# [TASK PROMPT]
From the entries below, keep only the lines that contain the word "major", matching upper and lower case, and copy each one.

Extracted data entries
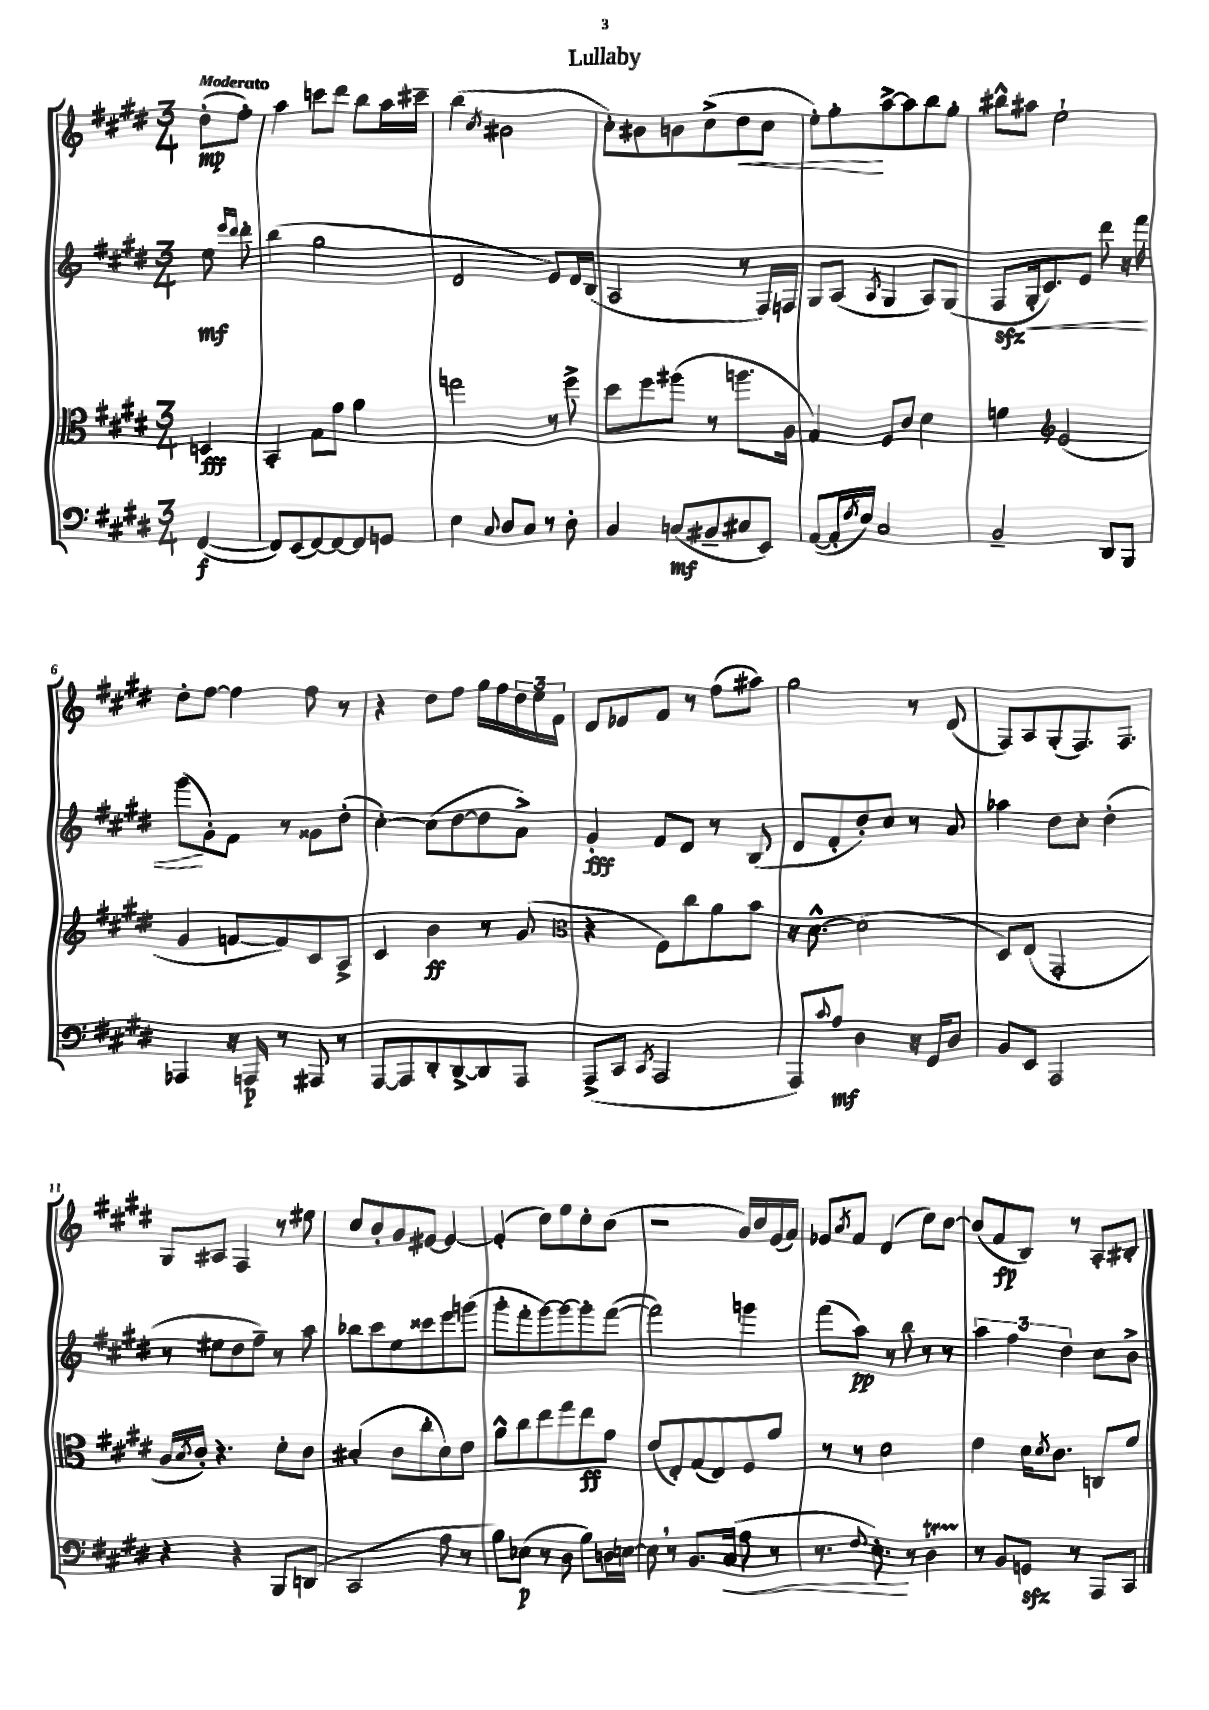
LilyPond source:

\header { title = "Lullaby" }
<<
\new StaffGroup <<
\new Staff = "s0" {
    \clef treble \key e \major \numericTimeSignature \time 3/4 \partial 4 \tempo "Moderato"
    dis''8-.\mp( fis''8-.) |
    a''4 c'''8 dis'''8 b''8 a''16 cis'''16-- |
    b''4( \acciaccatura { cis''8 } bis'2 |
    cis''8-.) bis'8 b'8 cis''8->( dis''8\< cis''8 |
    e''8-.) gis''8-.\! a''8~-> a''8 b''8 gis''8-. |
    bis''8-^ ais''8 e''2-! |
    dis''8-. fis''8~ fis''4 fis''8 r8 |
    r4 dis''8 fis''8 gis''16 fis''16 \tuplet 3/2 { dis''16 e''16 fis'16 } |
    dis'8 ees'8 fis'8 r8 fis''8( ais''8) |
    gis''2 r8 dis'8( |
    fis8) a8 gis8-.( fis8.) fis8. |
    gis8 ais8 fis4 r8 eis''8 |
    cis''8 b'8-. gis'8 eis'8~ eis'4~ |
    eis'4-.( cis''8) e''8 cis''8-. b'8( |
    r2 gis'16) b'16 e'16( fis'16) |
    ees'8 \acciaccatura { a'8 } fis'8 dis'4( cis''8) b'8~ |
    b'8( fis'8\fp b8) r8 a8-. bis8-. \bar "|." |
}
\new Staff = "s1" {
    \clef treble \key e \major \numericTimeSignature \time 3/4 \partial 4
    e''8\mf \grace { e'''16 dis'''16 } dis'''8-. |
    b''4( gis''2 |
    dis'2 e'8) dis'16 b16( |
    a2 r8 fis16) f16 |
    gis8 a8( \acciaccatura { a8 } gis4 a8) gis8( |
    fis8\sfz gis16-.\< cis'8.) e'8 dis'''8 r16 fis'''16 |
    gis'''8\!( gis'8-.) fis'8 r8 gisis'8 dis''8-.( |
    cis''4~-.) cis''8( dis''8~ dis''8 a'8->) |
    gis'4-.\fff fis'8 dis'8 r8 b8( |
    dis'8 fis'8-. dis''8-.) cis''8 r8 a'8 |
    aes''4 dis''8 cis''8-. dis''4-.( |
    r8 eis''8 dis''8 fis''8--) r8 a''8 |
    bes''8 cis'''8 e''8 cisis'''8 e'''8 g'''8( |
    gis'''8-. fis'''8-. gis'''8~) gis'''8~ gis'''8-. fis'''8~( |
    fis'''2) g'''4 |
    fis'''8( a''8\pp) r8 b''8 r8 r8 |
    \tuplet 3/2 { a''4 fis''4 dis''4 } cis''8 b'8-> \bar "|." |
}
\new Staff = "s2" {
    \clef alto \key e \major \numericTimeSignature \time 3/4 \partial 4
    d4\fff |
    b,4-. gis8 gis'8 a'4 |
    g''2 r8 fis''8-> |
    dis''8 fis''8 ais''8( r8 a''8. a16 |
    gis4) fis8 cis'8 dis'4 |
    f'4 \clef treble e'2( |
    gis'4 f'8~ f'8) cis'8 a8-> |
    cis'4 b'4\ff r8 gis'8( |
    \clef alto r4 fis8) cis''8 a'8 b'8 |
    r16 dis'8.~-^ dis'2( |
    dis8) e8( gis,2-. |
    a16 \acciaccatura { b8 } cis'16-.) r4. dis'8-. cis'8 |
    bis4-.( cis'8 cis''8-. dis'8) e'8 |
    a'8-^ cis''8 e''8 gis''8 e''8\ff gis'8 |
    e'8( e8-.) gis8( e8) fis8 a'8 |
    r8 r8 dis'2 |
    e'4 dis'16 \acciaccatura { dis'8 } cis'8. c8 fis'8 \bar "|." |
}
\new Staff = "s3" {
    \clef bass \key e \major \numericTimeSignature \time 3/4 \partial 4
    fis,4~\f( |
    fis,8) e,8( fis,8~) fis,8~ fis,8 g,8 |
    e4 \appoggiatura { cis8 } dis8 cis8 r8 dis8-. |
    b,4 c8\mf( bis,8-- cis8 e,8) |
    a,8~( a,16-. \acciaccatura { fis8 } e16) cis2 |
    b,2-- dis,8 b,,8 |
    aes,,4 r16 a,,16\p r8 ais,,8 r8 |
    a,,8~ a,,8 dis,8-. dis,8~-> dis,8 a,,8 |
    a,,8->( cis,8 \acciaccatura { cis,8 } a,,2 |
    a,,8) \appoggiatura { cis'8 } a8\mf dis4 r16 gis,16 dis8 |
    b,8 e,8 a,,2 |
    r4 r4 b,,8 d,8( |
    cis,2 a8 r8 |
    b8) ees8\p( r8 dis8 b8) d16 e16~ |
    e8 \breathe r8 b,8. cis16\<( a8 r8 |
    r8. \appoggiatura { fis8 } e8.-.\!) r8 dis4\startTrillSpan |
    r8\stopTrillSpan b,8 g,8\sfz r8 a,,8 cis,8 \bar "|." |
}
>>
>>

# [OUTPUT OF THE EXERCISE]
    \clef treble \key e \major \numericTimeSignature \time 3/4 \partial 4 \tempo "Moderato"
    \clef treble \key e \major \numericTimeSignature \time 3/4 \partial 4
    \clef alto \key e \major \numericTimeSignature \time 3/4 \partial 4
    \clef bass \key e \major \numericTimeSignature \time 3/4 \partial 4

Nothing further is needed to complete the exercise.